▶ [Description of the task] Go line by line through the entries and show those that hold the string "orange".

▶ [Material for this task]

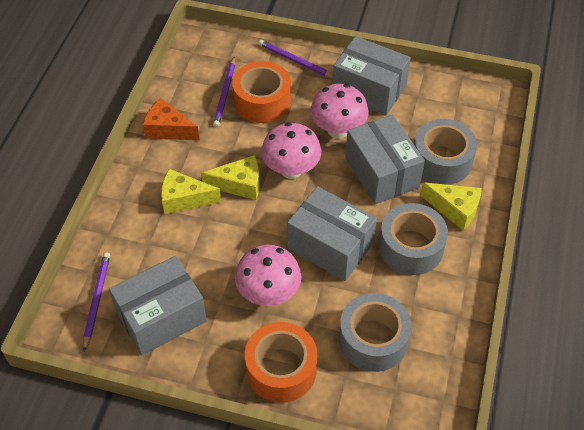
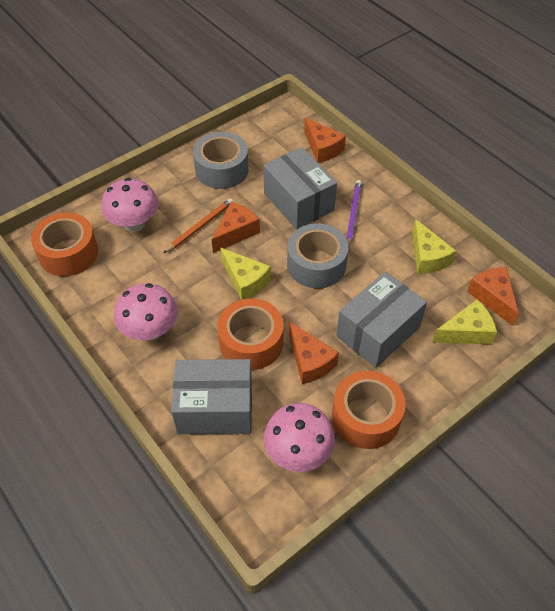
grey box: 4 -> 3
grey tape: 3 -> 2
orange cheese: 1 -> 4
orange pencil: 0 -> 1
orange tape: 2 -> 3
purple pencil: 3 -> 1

▶ [Answer to this exercise]
orange cheese: 1 -> 4
orange pencil: 0 -> 1
orange tape: 2 -> 3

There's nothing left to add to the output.